_Work instructions_:
An exact copy, beginning at the line containing "JOY1: KY-023 -> HW-504" and ending at the final line of the records that follow, is the answer; it has no pictures and no other text.
##### Input data #####
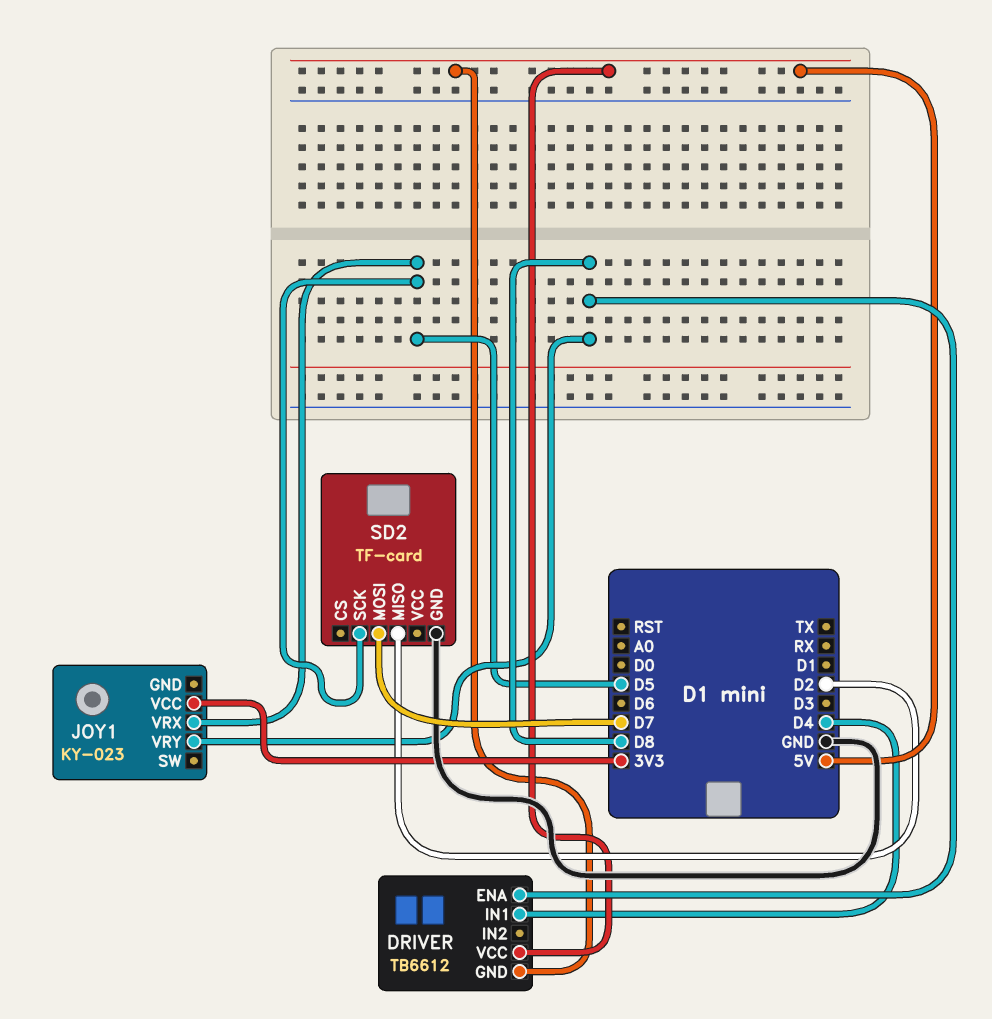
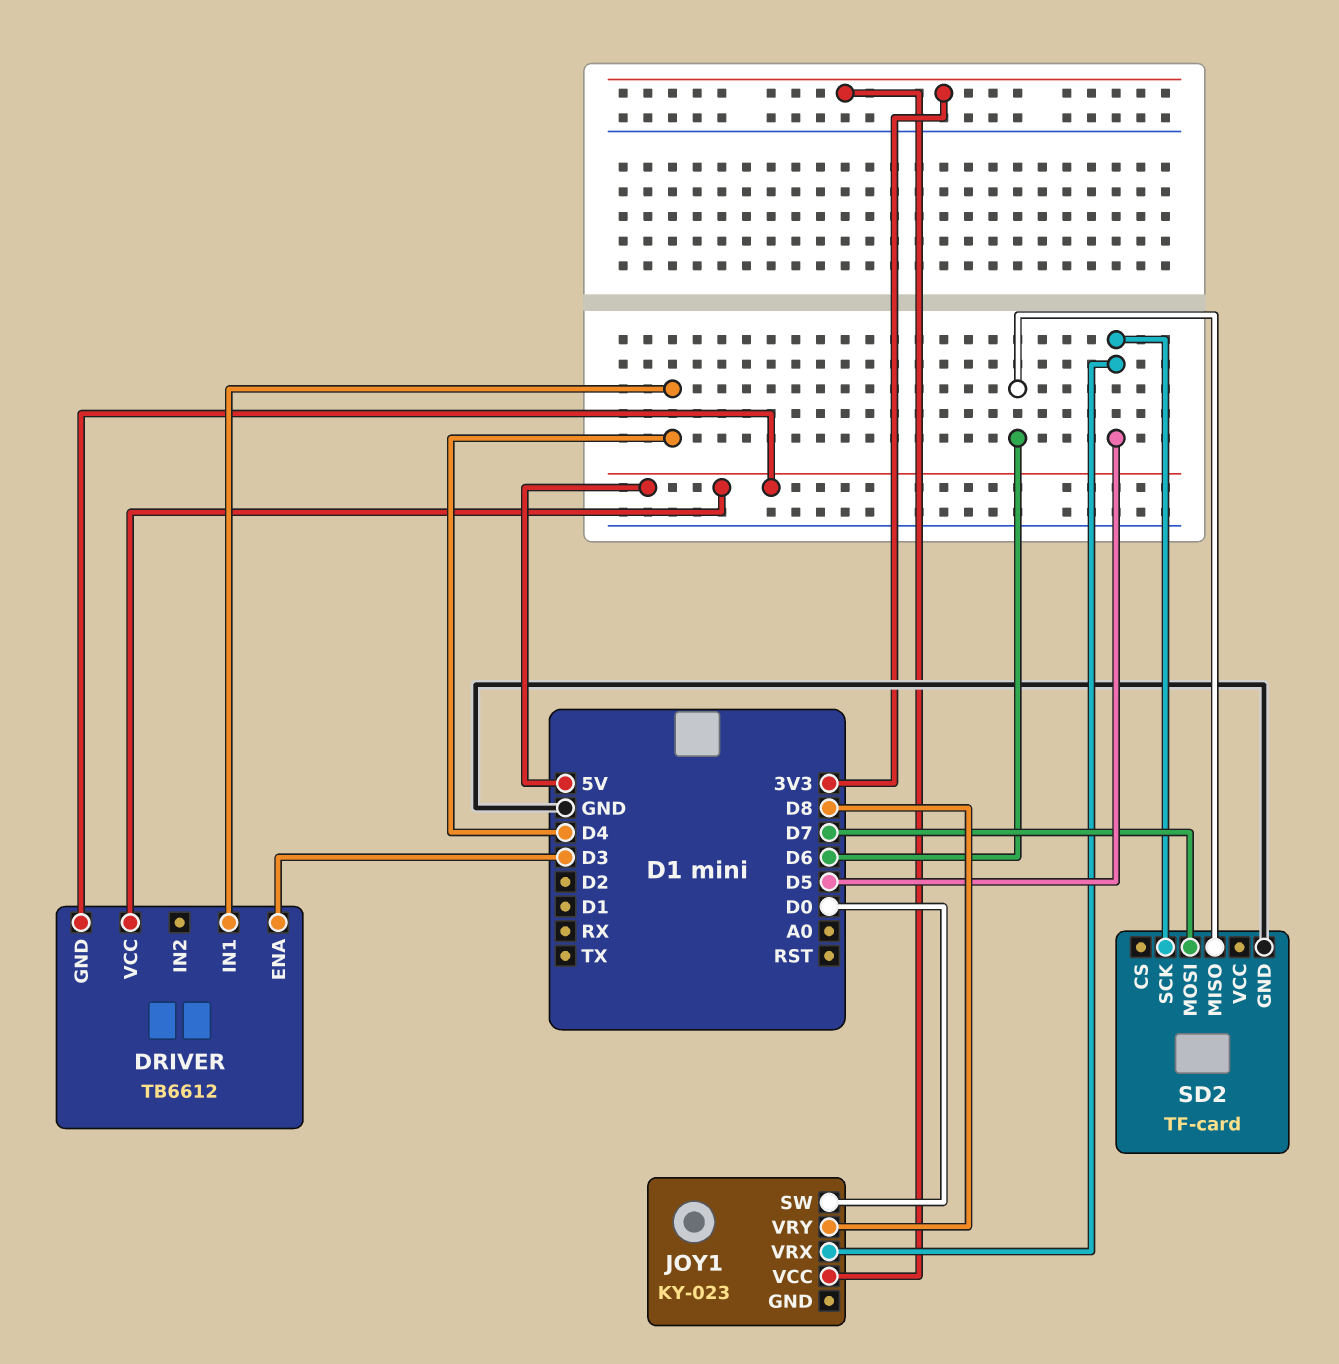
DRIVER pin ENA: D8 -> D3
JOY1 pin SW: none -> D0
SD2 pin MISO: D2 -> D6

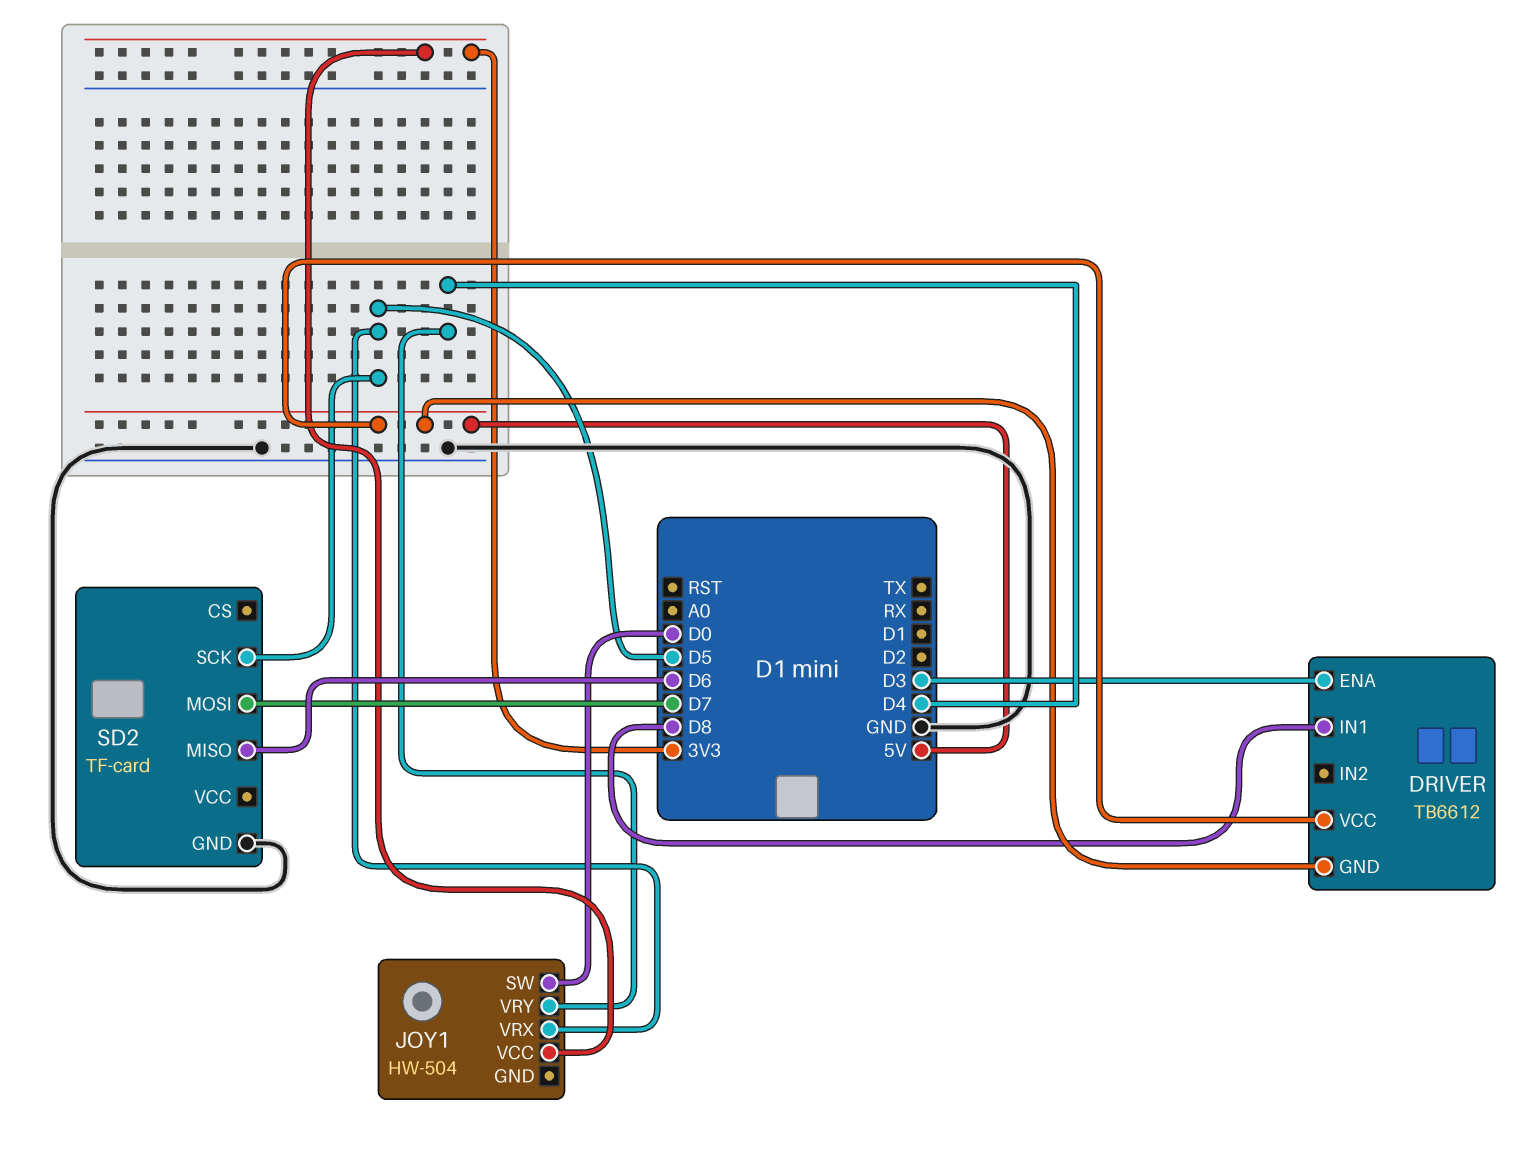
DRIVER pin IN1: D4 -> D8
JOY1: KY-023 -> HW-504
JOY1 pin VRY: D8 -> D4

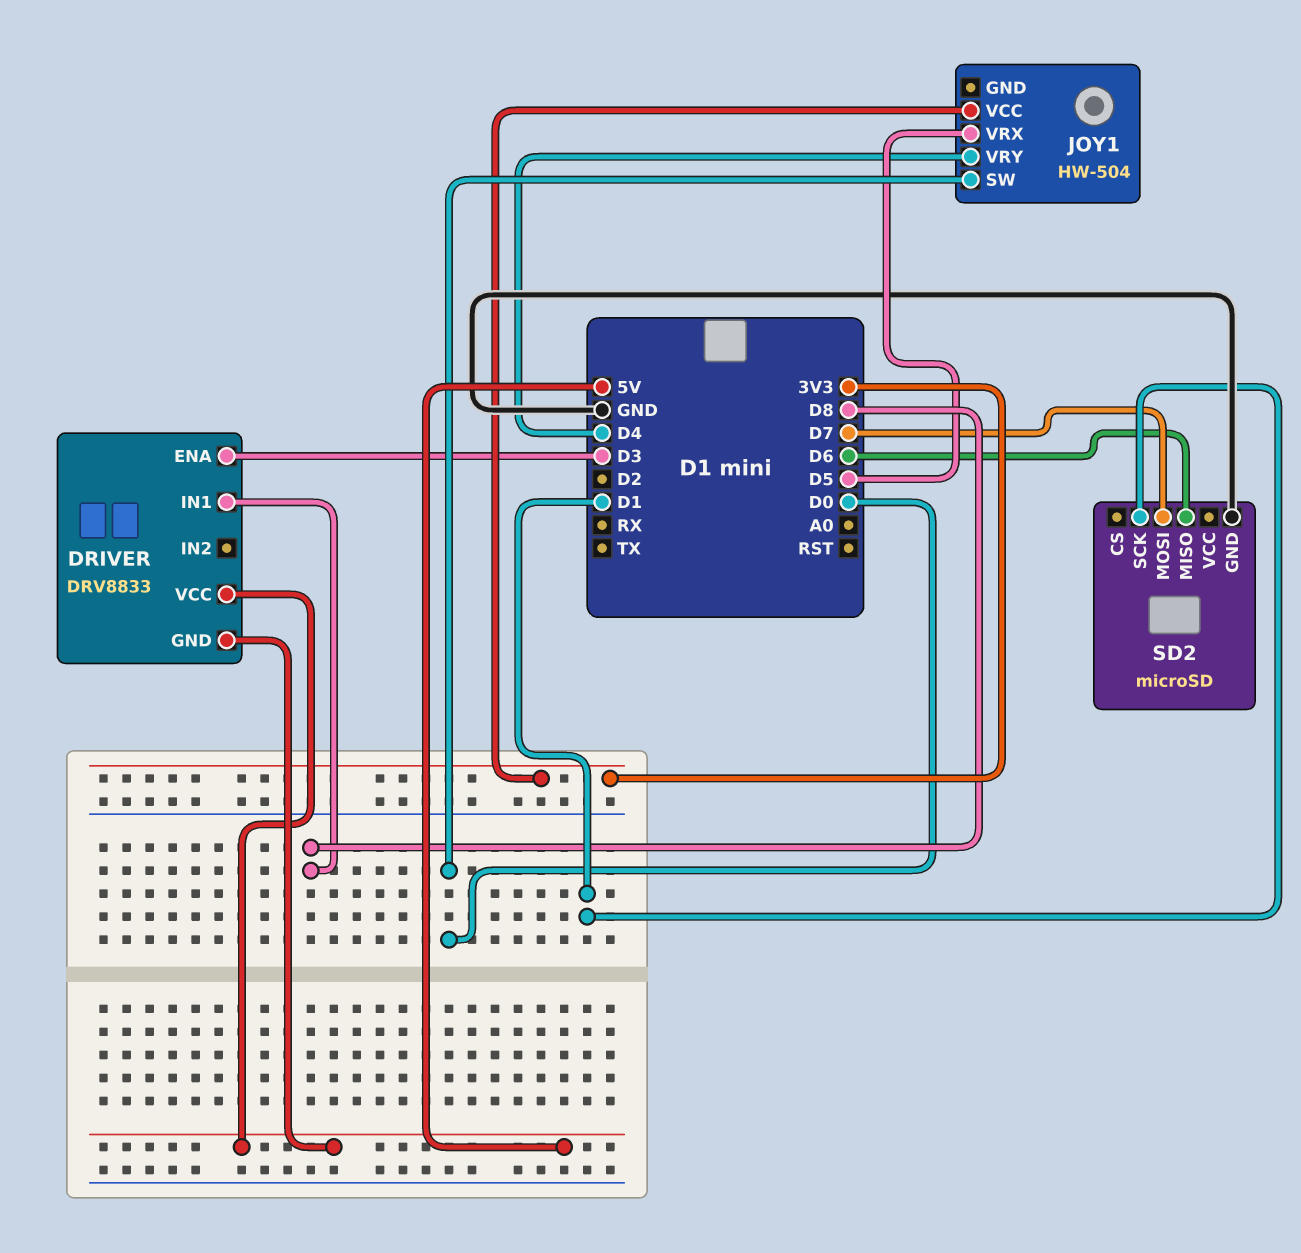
DRIVER: TB6612 -> DRV8833
SD2: TF-card -> microSD
SD2 pin SCK: D5 -> D1

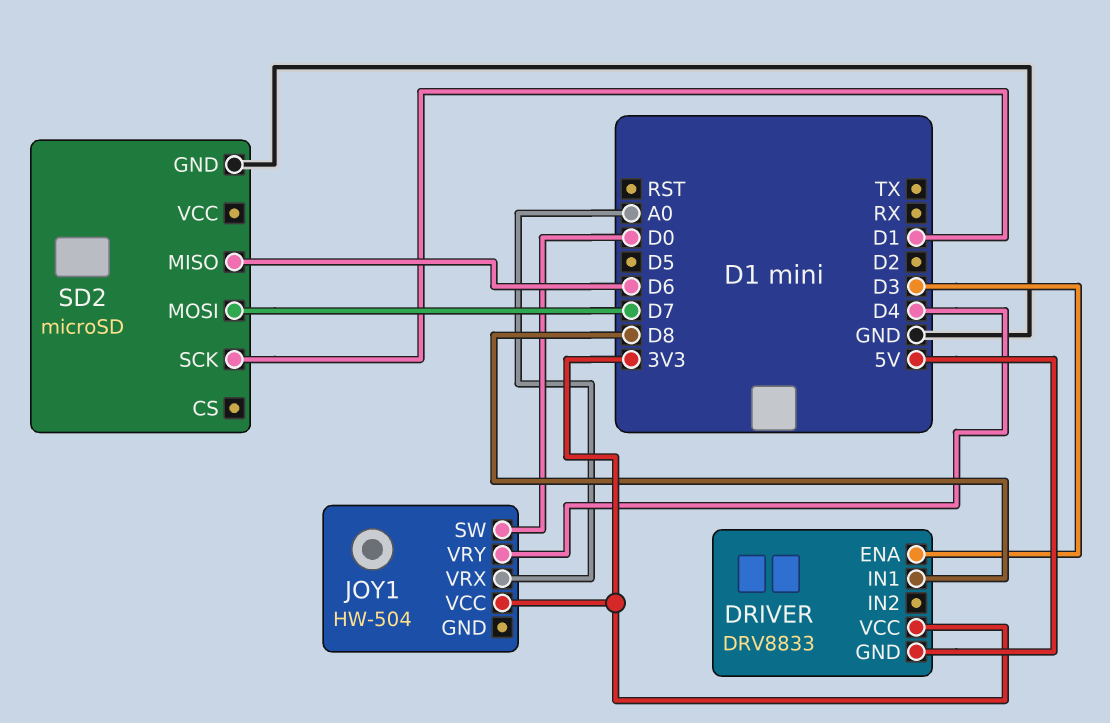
DRIVER pin VCC: 5V -> 3V3
JOY1 pin VRX: D5 -> A0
#####
_Response below_:
JOY1: KY-023 -> HW-504
JOY1 pin VRY: D8 -> D4

DRIVER: TB6612 -> DRV8833
SD2: TF-card -> microSD
SD2 pin SCK: D5 -> D1

DRIVER pin VCC: 5V -> 3V3
JOY1 pin VRX: D5 -> A0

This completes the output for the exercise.